##### MATERIAL FOR THE TASK #####

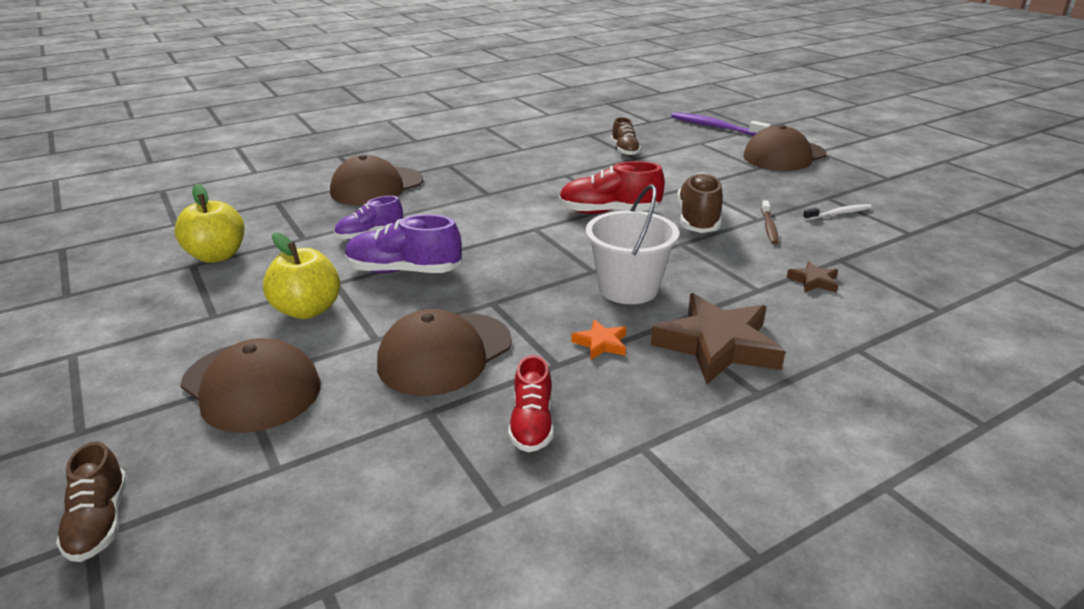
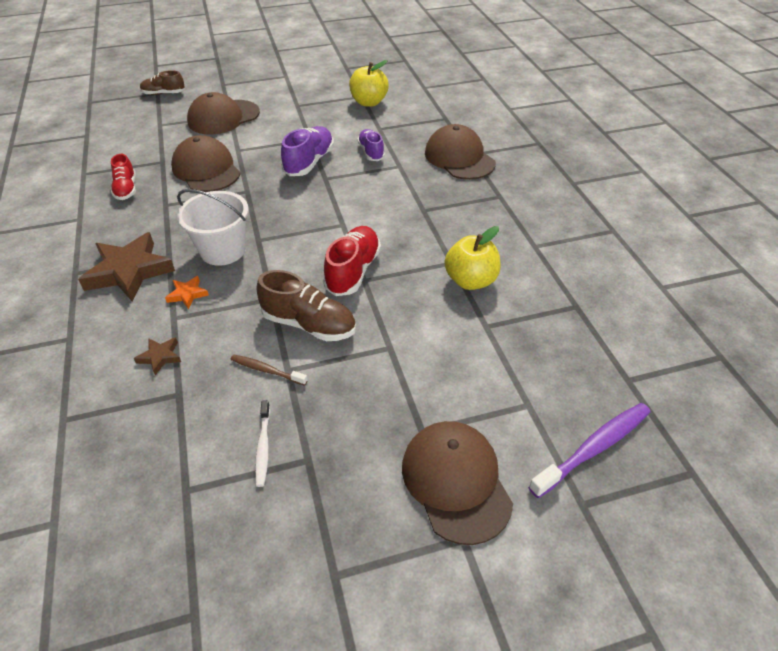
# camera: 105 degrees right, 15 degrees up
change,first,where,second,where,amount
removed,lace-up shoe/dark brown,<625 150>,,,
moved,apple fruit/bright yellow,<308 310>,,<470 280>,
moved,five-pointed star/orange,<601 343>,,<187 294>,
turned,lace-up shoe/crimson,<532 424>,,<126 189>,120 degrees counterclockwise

#####
##### MATERIAL FOR THE TASK #####

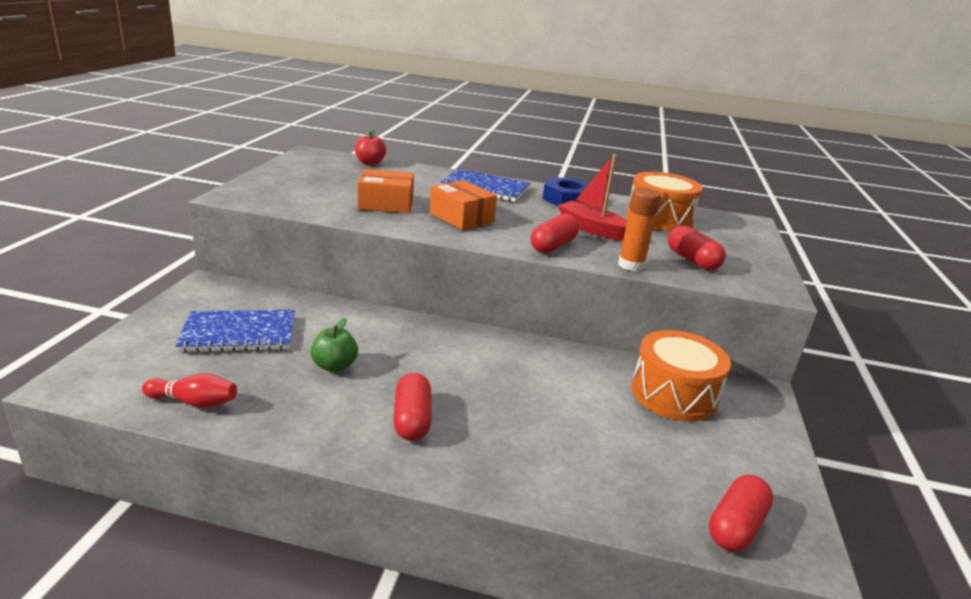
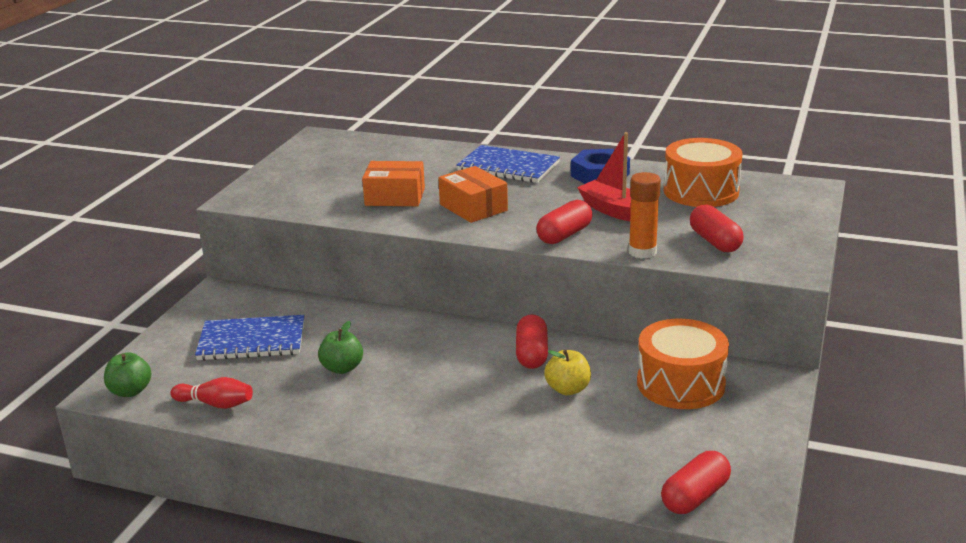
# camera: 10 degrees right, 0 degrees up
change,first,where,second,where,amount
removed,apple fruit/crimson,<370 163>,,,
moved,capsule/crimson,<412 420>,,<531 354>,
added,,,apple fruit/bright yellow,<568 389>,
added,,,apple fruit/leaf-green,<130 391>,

#####
##### MATERIAL FOR THE TASK #####

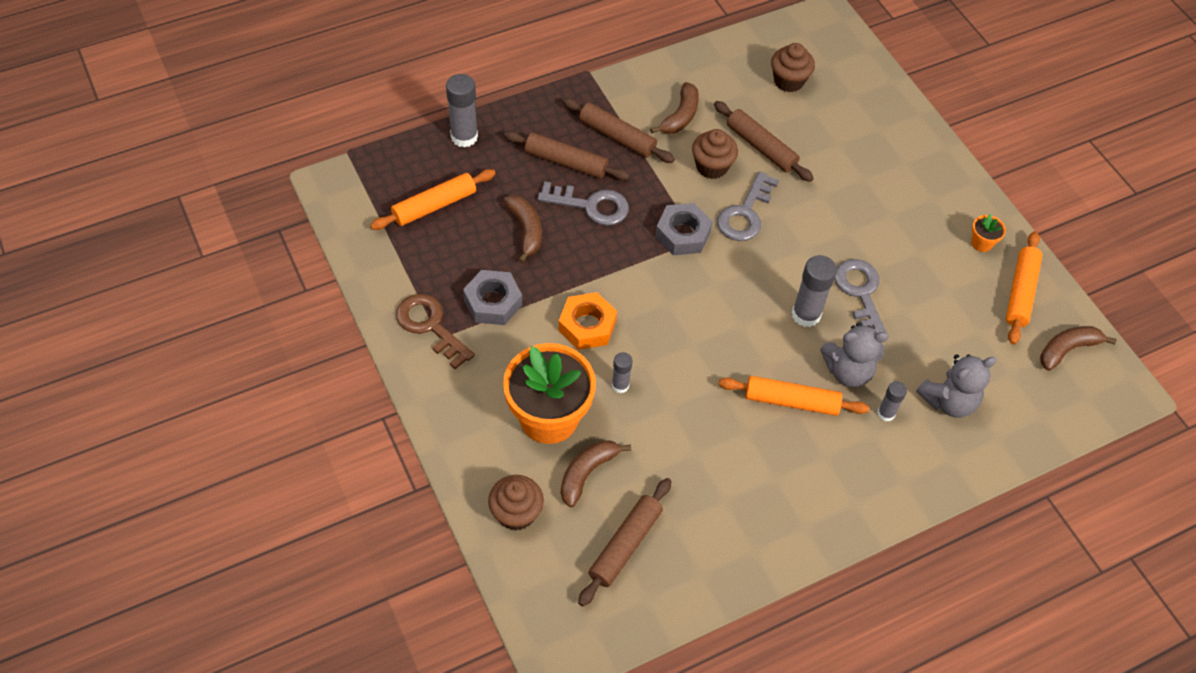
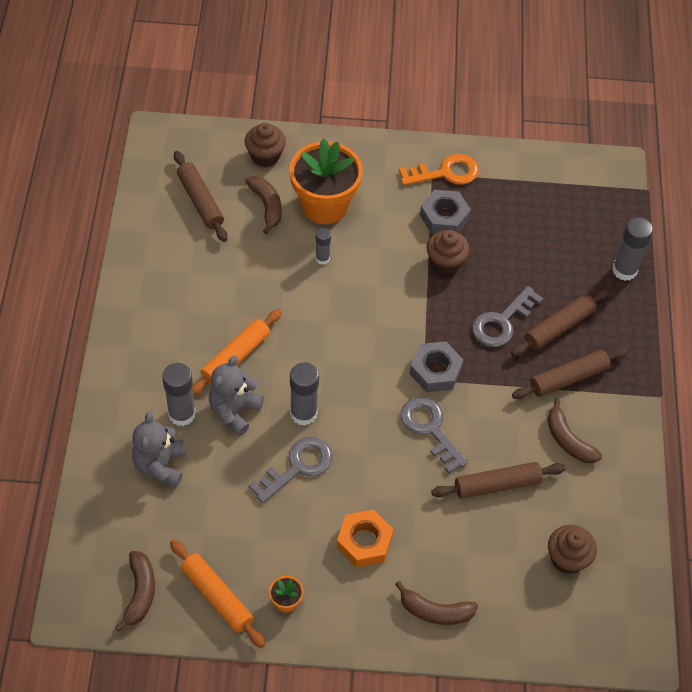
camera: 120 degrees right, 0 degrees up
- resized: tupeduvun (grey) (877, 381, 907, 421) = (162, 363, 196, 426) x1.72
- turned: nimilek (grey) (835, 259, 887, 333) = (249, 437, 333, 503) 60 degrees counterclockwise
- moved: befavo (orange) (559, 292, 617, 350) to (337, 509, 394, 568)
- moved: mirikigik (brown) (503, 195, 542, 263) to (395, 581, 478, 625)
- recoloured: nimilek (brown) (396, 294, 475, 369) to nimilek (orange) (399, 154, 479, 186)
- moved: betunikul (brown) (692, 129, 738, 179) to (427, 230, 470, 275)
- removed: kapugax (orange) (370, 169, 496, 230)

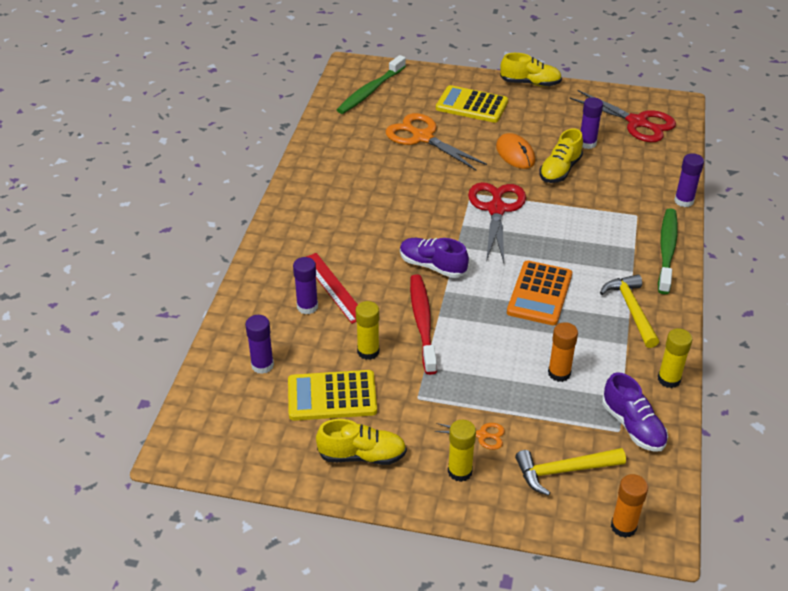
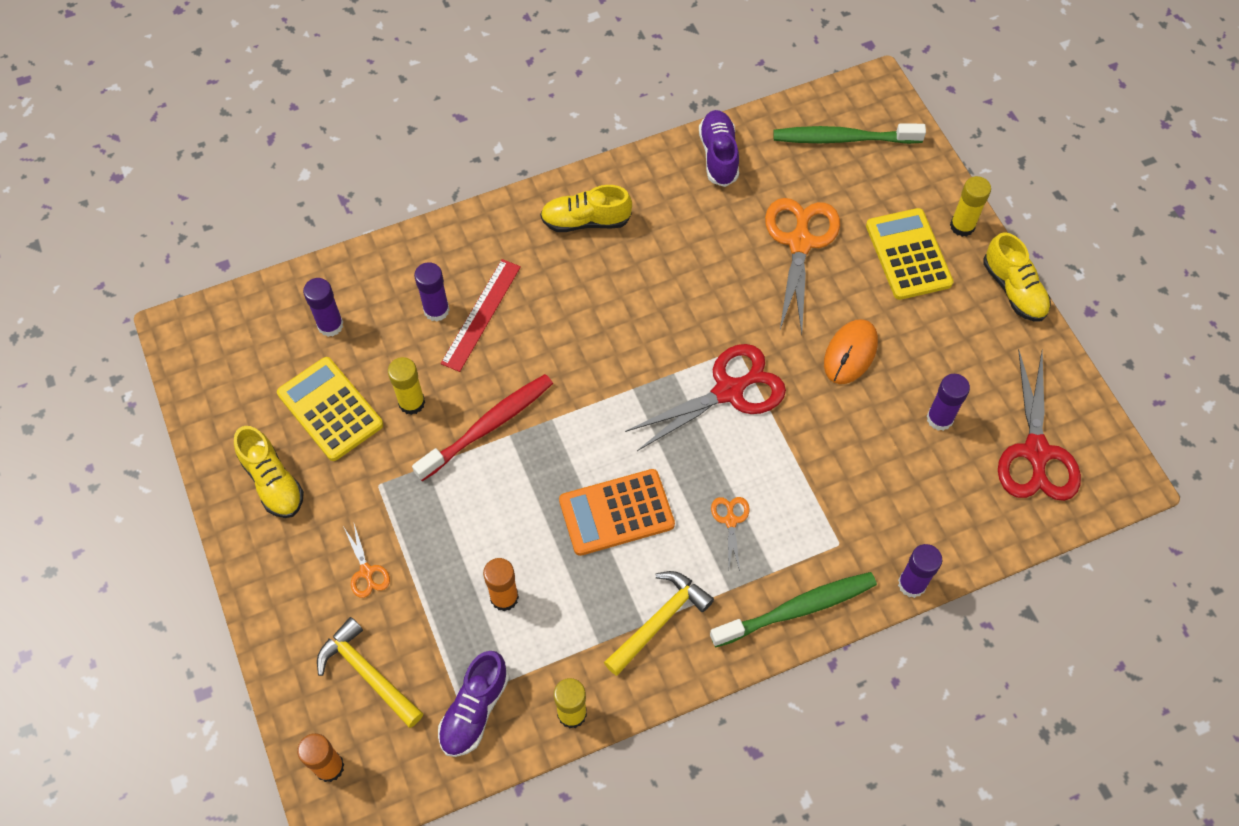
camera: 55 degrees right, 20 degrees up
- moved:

#####

— TASK OBJECTIVE —
Would you print exactly, and only, the lines of the data above from the line with "camera: 120 degrees right, 0 degrees up" through the line with "- moved: befavo", inclusive?

— ANSWER SPACE —
camera: 120 degrees right, 0 degrees up
- resized: tupeduvun (grey) (877, 381, 907, 421) = (162, 363, 196, 426) x1.72
- turned: nimilek (grey) (835, 259, 887, 333) = (249, 437, 333, 503) 60 degrees counterclockwise
- moved: befavo (orange) (559, 292, 617, 350) to (337, 509, 394, 568)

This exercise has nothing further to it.